• Prompt
For this exercise, write each entry below out precisely and omit the pictures.

Given records: Begin

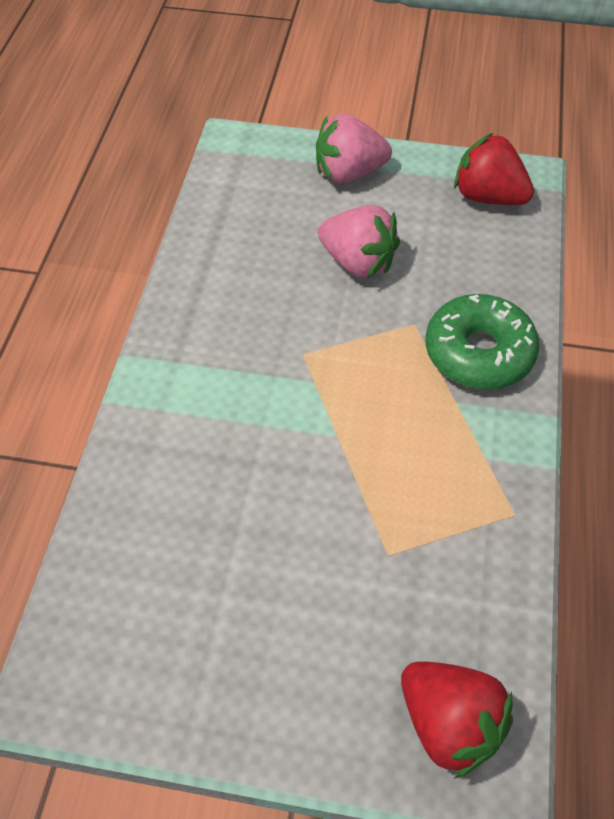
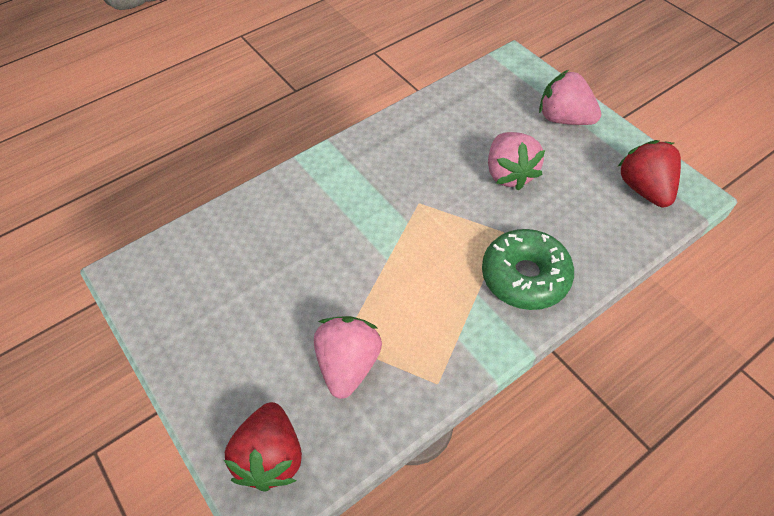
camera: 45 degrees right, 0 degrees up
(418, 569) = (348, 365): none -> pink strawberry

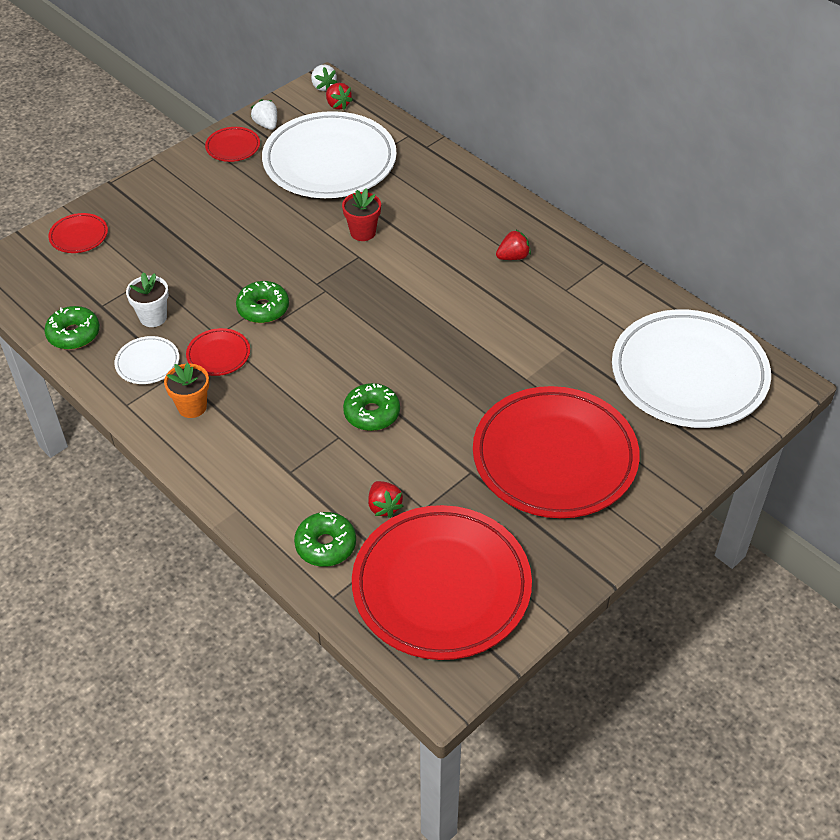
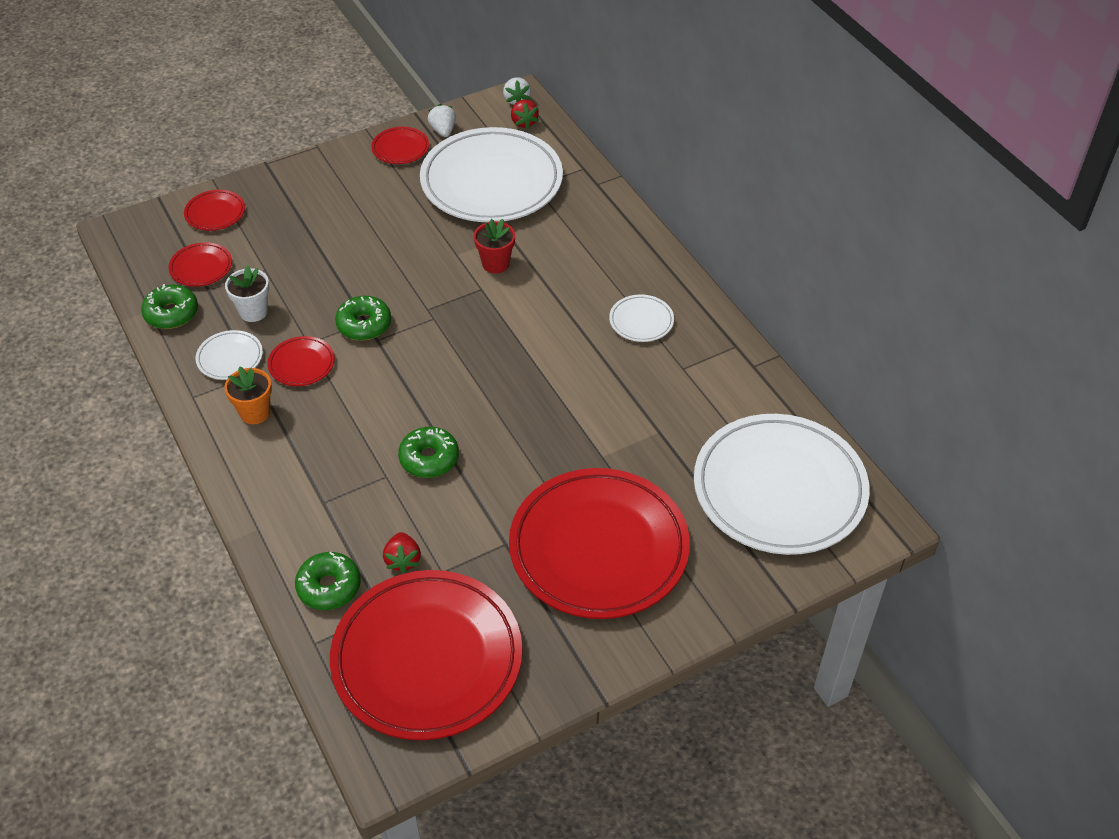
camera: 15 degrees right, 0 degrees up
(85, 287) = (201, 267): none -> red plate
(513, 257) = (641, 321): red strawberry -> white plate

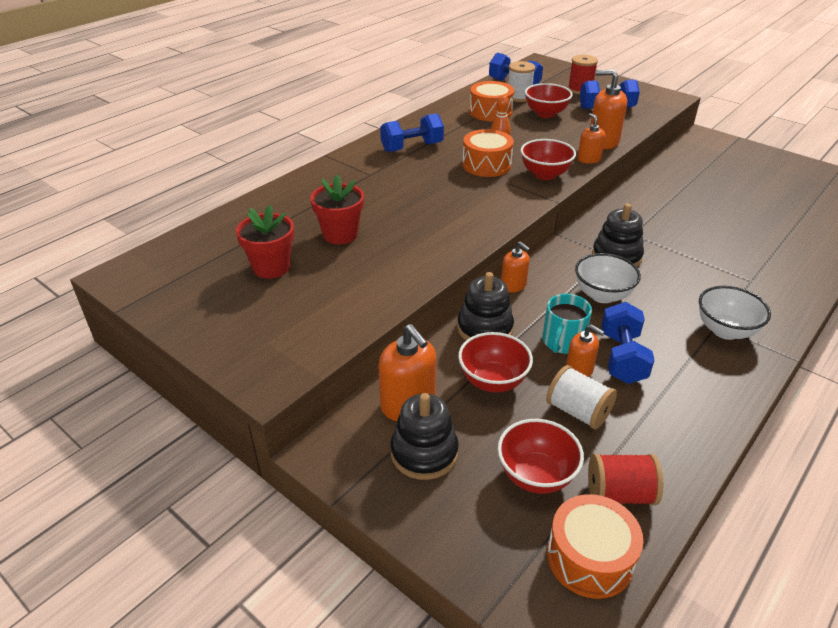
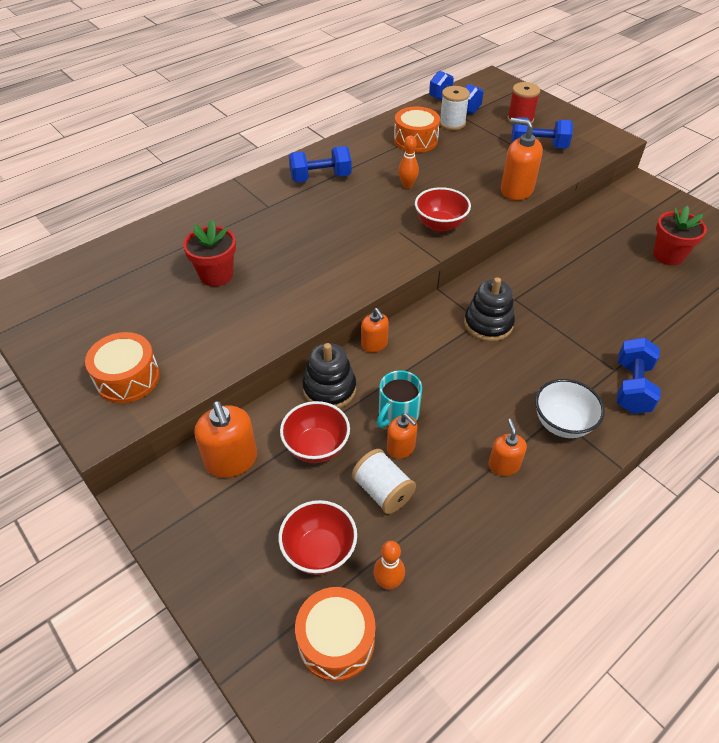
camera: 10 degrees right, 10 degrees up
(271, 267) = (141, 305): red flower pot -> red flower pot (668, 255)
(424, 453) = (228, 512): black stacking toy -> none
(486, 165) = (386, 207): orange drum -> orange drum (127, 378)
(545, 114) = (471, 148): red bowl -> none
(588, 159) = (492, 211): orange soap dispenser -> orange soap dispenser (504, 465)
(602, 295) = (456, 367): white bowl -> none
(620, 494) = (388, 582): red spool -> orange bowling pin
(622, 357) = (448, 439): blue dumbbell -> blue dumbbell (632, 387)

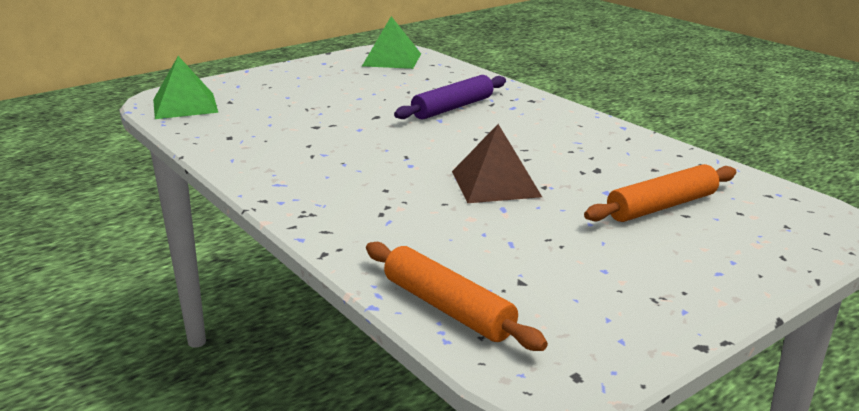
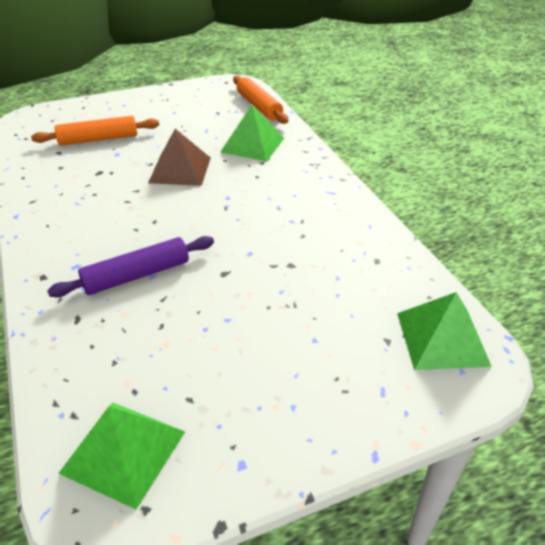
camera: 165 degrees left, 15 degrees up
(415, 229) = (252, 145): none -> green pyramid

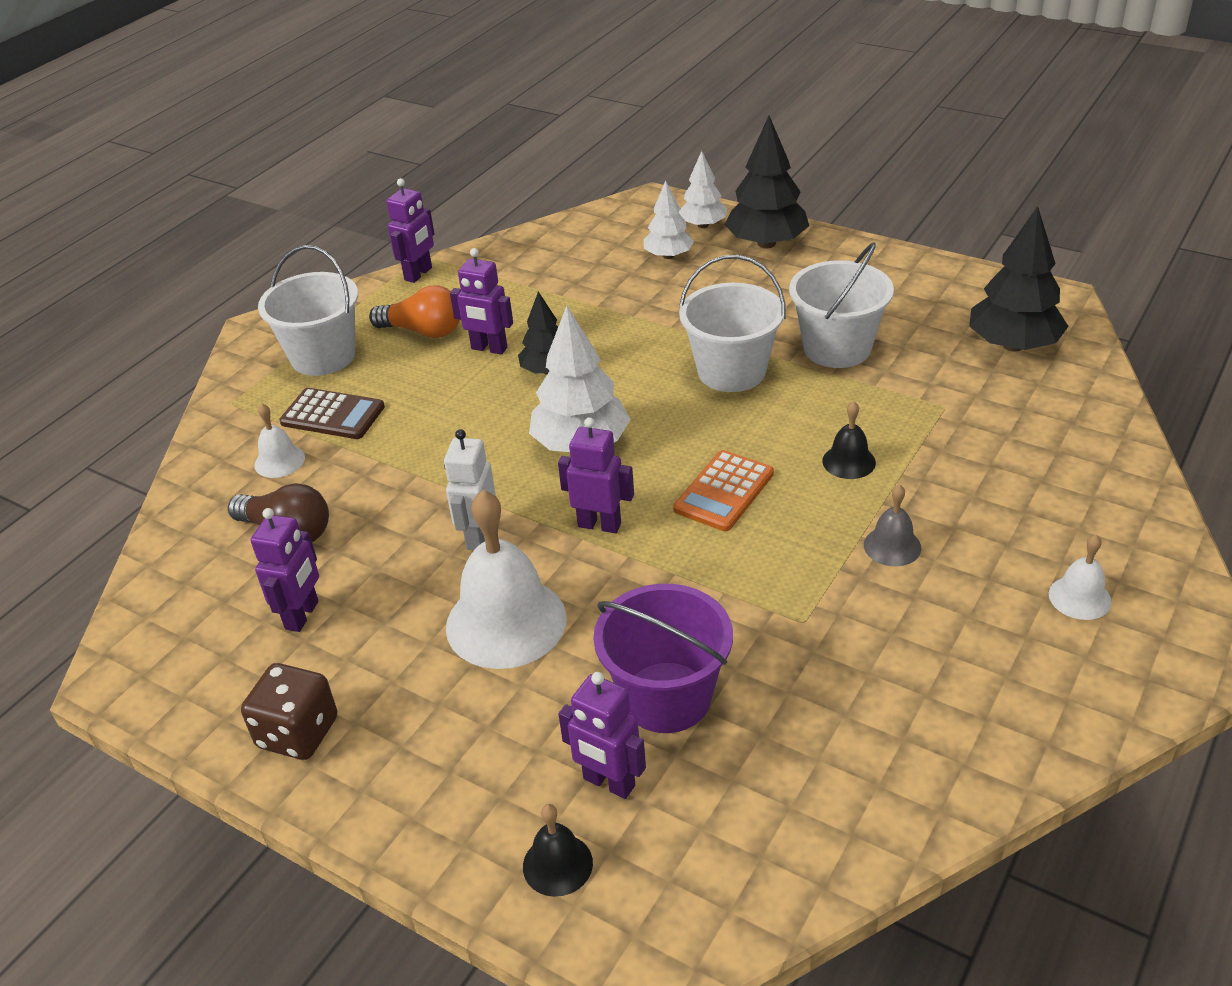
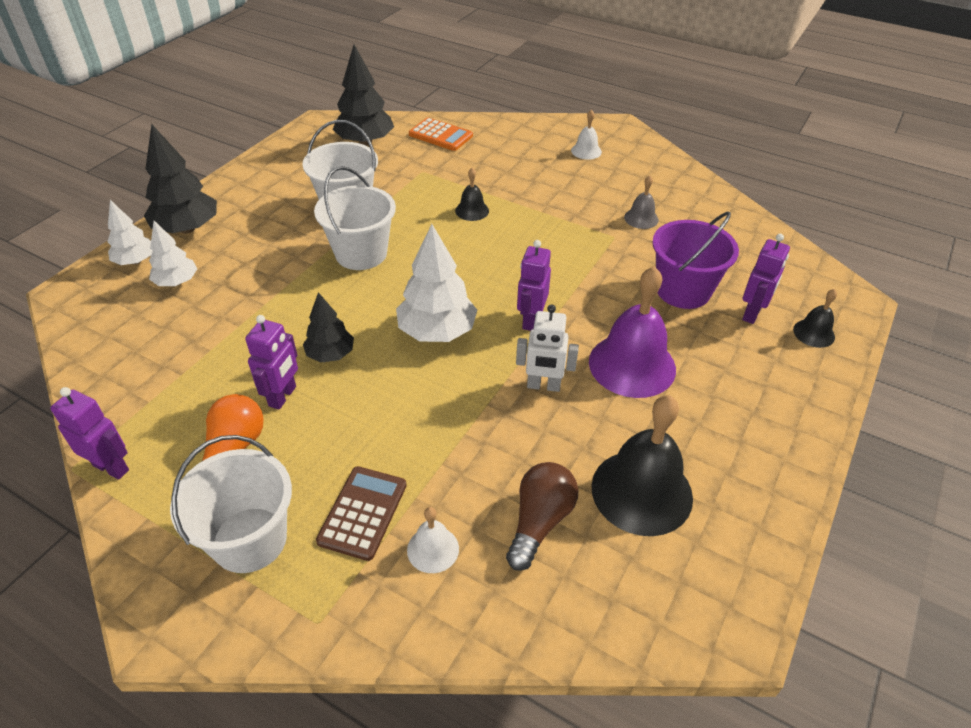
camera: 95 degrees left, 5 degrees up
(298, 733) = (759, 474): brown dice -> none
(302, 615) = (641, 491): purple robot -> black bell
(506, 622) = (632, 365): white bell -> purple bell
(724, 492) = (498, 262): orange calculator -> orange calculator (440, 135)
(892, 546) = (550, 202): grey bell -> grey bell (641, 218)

Given records: End

• The answer
camera: 45 degrees right, 0 degrees up
(418, 569) = (348, 365): none -> pink strawberry

camera: 15 degrees right, 0 degrees up
(85, 287) = (201, 267): none -> red plate
(513, 257) = (641, 321): red strawberry -> white plate

camera: 10 degrees right, 10 degrees up
(271, 267) = (141, 305): red flower pot -> red flower pot (668, 255)
(424, 453) = (228, 512): black stacking toy -> none
(486, 165) = (386, 207): orange drum -> orange drum (127, 378)
(545, 114) = (471, 148): red bowl -> none
(588, 159) = (492, 211): orange soap dispenser -> orange soap dispenser (504, 465)
(602, 295) = (456, 367): white bowl -> none
(620, 494) = (388, 582): red spool -> orange bowling pin
(622, 357) = (448, 439): blue dumbbell -> blue dumbbell (632, 387)

camera: 165 degrees left, 15 degrees up
(415, 229) = (252, 145): none -> green pyramid

camera: 95 degrees left, 5 degrees up
(298, 733) = (759, 474): brown dice -> none
(302, 615) = (641, 491): purple robot -> black bell
(506, 622) = (632, 365): white bell -> purple bell
(724, 492) = (498, 262): orange calculator -> orange calculator (440, 135)
(892, 546) = (550, 202): grey bell -> grey bell (641, 218)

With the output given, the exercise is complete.